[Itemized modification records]

##############################

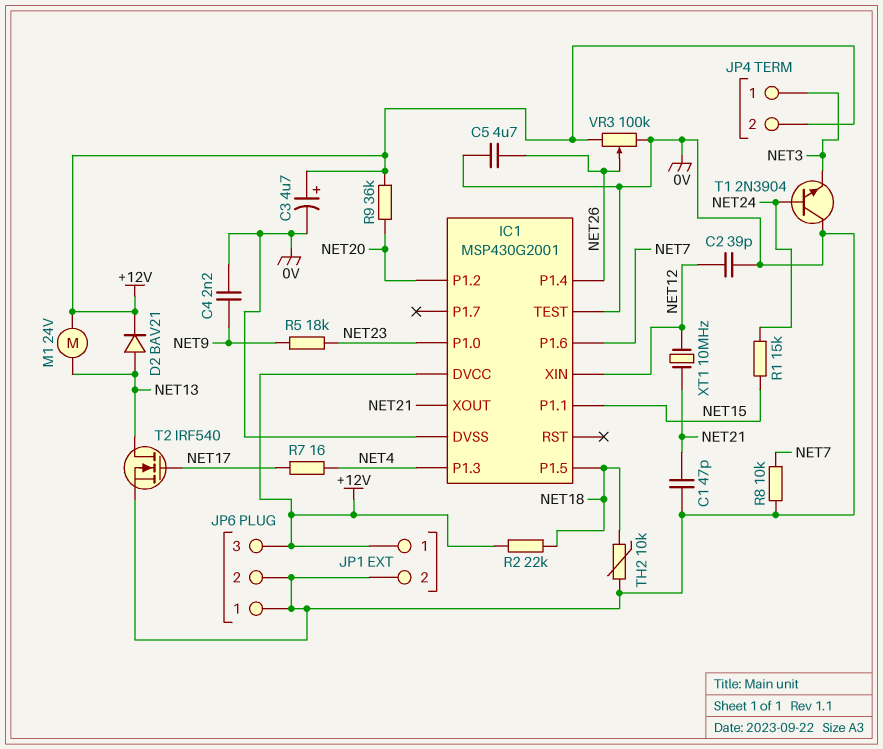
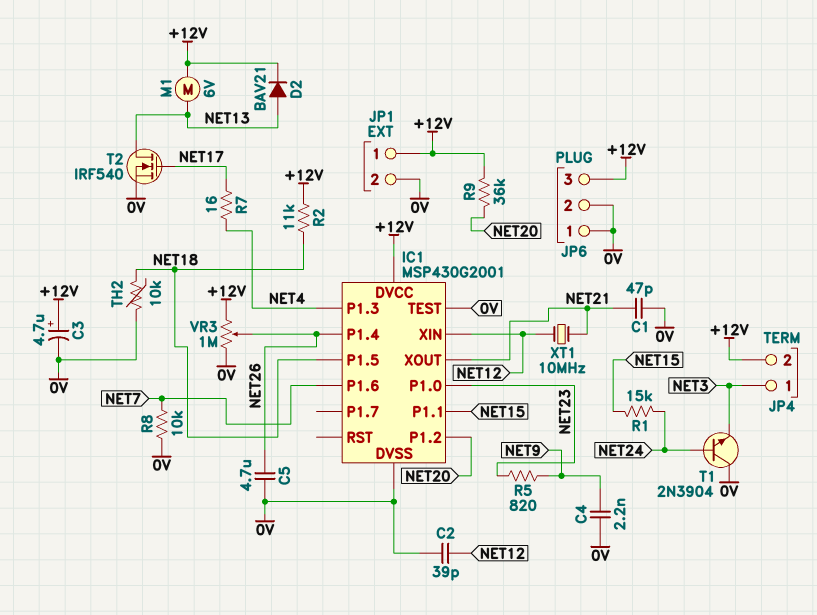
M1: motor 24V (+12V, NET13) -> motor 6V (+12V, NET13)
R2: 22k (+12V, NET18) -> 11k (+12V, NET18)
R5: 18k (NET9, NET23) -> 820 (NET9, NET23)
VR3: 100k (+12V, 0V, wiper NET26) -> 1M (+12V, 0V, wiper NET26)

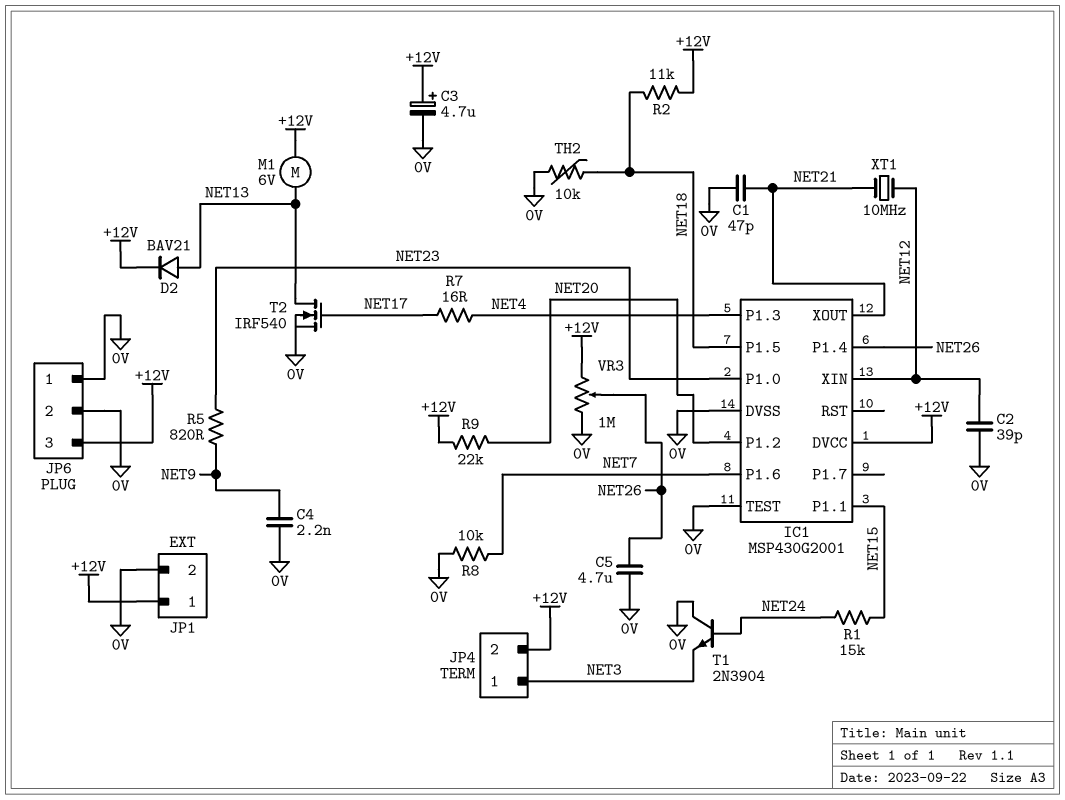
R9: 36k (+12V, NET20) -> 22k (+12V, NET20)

##############################

• _What you have to do_
The lines wanted run from the line containing "R5: 18k (NET9, NET23) -> 820 (NET9, NET23)" through the end of the entries; return them exactly, both ends included, and keep pictures out.

• _Response to this task_
R5: 18k (NET9, NET23) -> 820 (NET9, NET23)
VR3: 100k (+12V, 0V, wiper NET26) -> 1M (+12V, 0V, wiper NET26)

R9: 36k (+12V, NET20) -> 22k (+12V, NET20)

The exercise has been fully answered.